WHAT THE TASK REQUIRES:
The pictures are to be omitted when the entries are reproduced exactly.

[Scene image comparisons]

▬▬▬▬▬▬

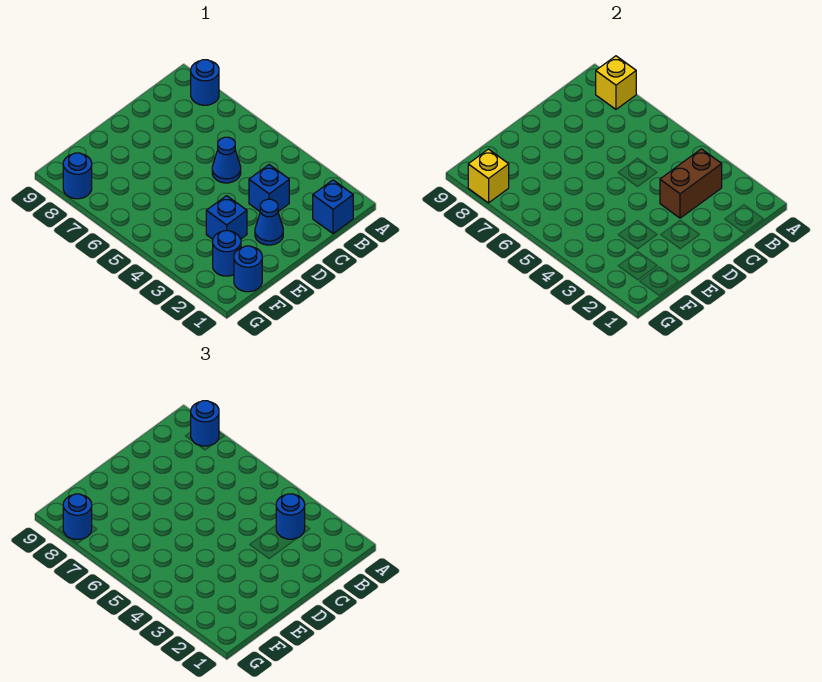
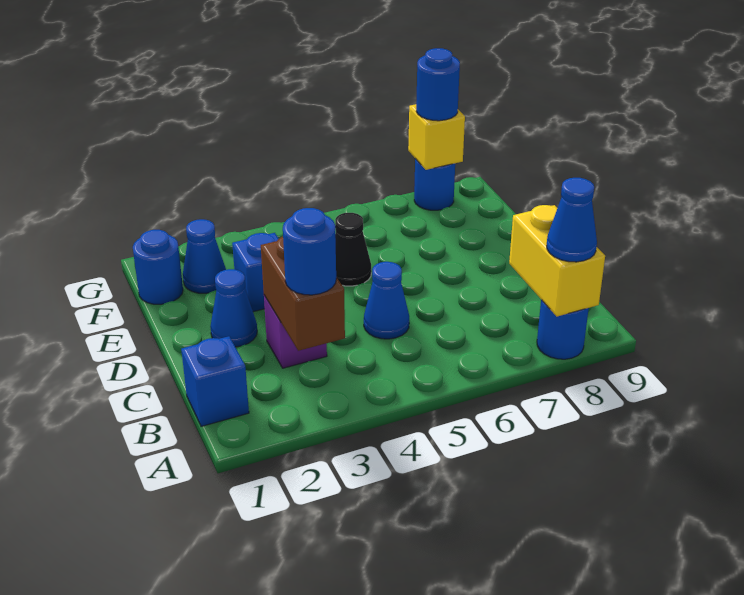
yellow brick A8 level 2 -> yellow brick A8:B8 level 2
blue round brick A8 level 3 -> blue cone A8 level 3
blue brick C3 level 1 -> purple brick C3 level 1
none -> black cone E5 level 1
blue round brick F2 level 1 -> blue cone F2 level 1

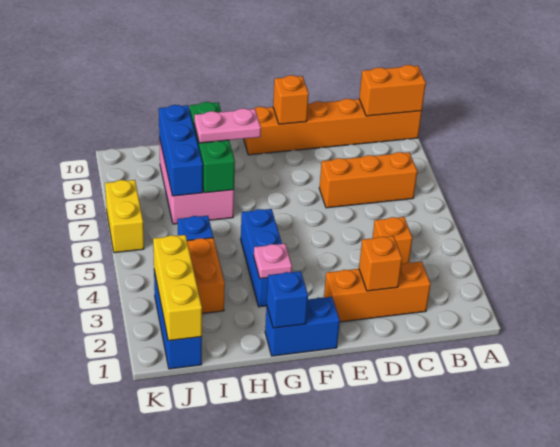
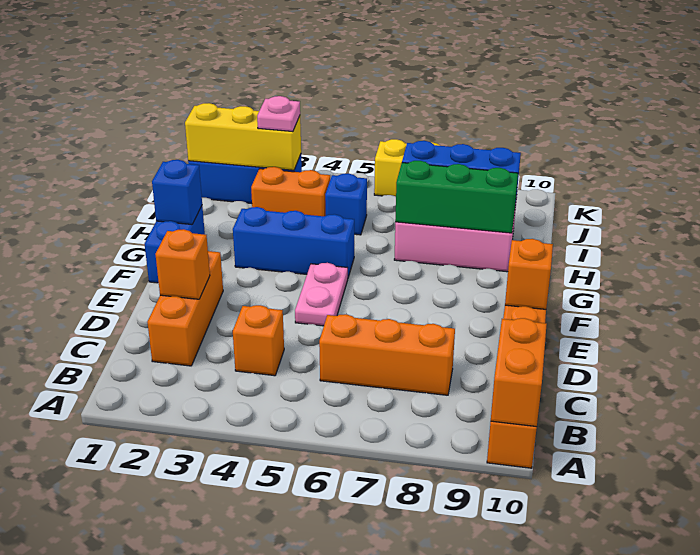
orange brick B7:D7 level 1 -> orange brick C6:C8 level 1
pink plate G3 level 2 -> pink plate J3 level 3
pink plate G8:H8 level 3 -> pink plate E5:F5 level 1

▬▬▬▬▬▬

REPLY TO THE EXERCISE:
yellow brick A8 level 2 -> yellow brick A8:B8 level 2
blue round brick A8 level 3 -> blue cone A8 level 3
blue brick C3 level 1 -> purple brick C3 level 1
none -> black cone E5 level 1
blue round brick F2 level 1 -> blue cone F2 level 1

orange brick B7:D7 level 1 -> orange brick C6:C8 level 1
pink plate G3 level 2 -> pink plate J3 level 3
pink plate G8:H8 level 3 -> pink plate E5:F5 level 1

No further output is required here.